Change detection data:
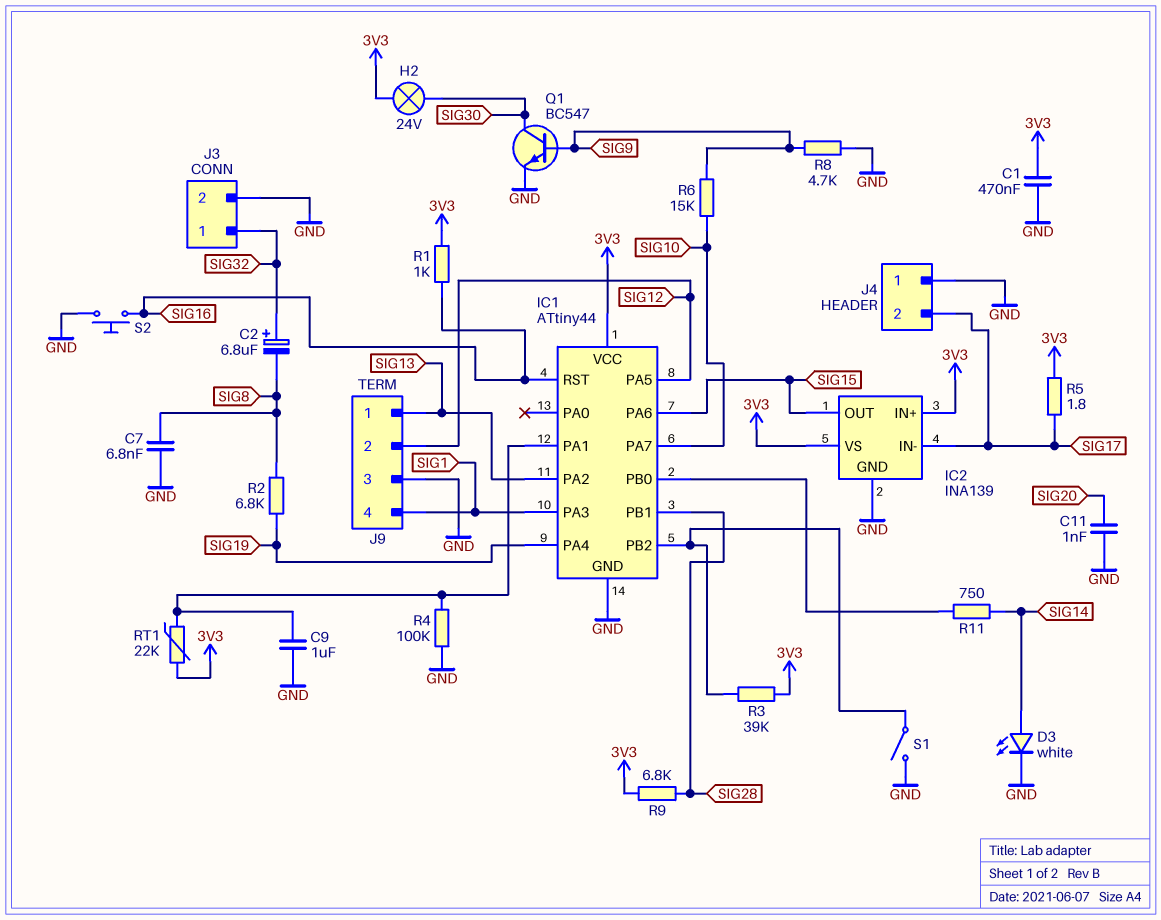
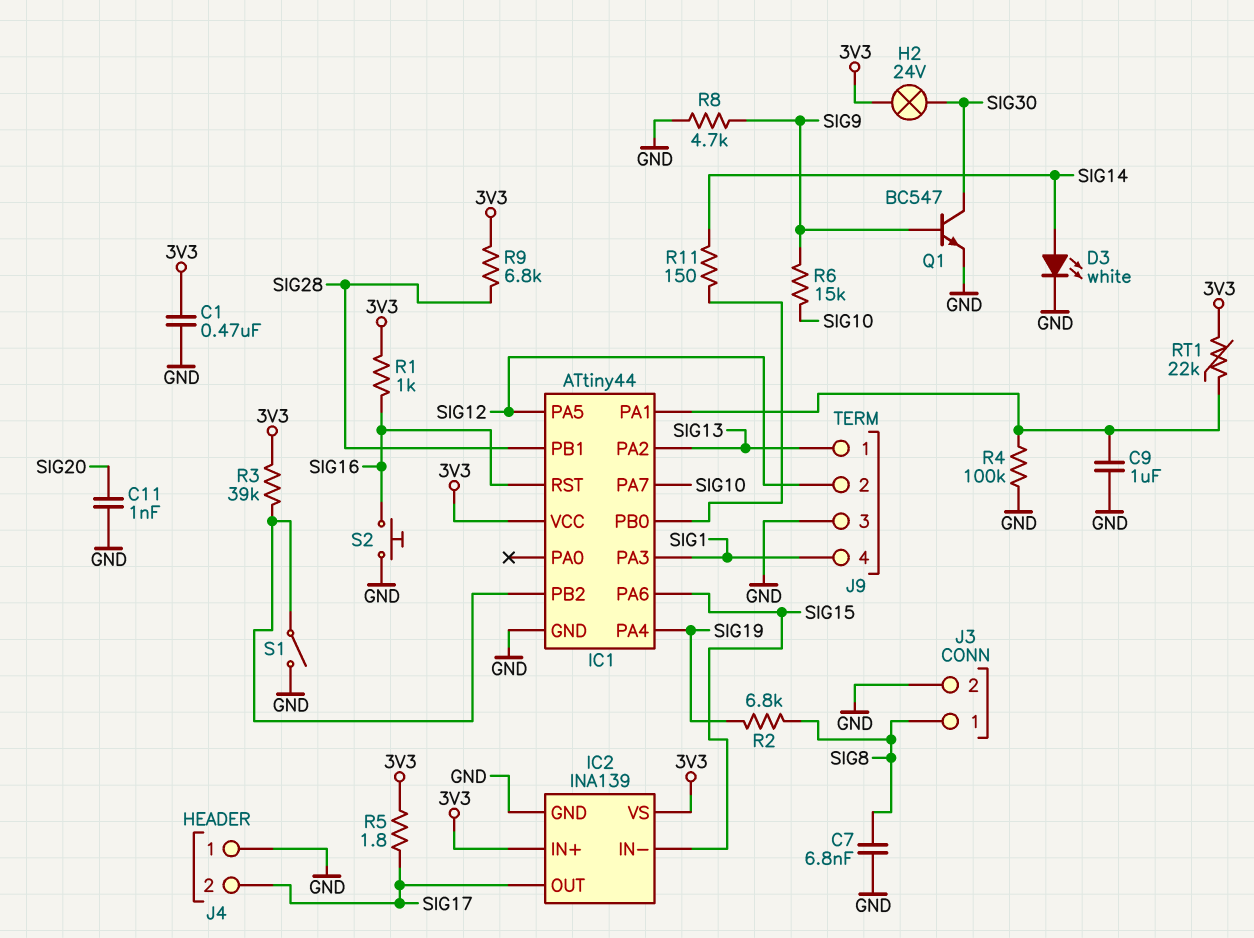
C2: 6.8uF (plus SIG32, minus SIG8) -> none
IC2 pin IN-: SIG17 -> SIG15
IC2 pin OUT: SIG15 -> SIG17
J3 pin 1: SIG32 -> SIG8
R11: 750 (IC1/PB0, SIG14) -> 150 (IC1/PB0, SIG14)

...

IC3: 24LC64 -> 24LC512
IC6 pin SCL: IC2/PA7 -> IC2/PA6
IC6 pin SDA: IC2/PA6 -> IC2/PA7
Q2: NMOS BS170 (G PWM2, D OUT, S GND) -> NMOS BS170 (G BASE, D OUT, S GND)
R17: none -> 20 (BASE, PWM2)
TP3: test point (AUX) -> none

Your instructions: Send back an exact copy of only the lines from the line with "IC6 pin SCL: IC2/PA7 -> IC2/PA6" up to and including the line with "TP3: test point (AUX) -> none" in the data above.

Output for this exercise:
IC6 pin SCL: IC2/PA7 -> IC2/PA6
IC6 pin SDA: IC2/PA6 -> IC2/PA7
Q2: NMOS BS170 (G PWM2, D OUT, S GND) -> NMOS BS170 (G BASE, D OUT, S GND)
R17: none -> 20 (BASE, PWM2)
TP3: test point (AUX) -> none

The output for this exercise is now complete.